_Written request_
From the rows below, pick out every line that contains the word "compared". Treat uppercase and lowercase as different.

(Collected data entries)
[Begin]
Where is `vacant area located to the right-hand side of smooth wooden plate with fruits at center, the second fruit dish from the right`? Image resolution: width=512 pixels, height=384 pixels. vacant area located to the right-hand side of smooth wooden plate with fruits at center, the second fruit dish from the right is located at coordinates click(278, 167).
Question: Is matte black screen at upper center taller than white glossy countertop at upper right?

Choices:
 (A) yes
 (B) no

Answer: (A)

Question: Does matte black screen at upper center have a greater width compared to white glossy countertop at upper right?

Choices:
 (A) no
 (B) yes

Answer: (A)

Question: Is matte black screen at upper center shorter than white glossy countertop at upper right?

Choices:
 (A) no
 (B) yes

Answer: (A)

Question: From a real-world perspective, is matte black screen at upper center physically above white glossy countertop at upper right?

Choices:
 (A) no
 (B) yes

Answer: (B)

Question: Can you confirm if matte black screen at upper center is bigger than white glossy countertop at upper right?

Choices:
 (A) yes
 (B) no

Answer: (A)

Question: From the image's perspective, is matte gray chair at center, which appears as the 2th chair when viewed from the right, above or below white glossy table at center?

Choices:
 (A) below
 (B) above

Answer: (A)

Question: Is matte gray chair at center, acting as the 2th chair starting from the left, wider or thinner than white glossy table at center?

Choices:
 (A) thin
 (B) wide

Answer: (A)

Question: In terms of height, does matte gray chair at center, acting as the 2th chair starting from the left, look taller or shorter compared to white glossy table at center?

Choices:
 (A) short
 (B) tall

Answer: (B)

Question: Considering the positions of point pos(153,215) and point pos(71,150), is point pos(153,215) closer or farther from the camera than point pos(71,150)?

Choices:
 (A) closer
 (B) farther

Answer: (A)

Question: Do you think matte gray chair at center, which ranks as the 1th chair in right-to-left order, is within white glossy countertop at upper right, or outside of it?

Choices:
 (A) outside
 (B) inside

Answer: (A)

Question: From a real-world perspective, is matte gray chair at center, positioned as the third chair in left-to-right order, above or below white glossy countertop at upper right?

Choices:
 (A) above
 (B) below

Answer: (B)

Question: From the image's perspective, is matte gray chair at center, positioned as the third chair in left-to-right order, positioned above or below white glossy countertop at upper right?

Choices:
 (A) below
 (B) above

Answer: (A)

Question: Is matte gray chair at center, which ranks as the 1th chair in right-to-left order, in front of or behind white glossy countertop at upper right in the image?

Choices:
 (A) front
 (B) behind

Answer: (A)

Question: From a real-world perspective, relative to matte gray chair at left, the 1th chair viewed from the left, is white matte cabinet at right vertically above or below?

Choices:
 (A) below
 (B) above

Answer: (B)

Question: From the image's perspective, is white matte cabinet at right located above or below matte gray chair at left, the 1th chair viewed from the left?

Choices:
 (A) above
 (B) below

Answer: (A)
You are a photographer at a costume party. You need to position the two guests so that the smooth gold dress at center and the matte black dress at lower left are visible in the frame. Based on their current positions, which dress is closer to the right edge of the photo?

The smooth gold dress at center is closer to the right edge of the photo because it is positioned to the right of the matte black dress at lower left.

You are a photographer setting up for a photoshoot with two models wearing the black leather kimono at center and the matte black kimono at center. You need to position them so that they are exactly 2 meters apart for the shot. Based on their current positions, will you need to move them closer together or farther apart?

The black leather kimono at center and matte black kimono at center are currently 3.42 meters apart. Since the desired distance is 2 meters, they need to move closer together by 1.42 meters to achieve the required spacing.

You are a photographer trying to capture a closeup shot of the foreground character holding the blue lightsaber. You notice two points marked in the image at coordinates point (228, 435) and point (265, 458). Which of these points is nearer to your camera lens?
[End]
_The solution_
Question: Does matte black screen at upper center have a greater width compared to white glossy countertop at upper right?
Question: In terms of height, does matte gray chair at center, acting as the 2th chair starting from the left, look taller or shorter compared to white glossy table at center?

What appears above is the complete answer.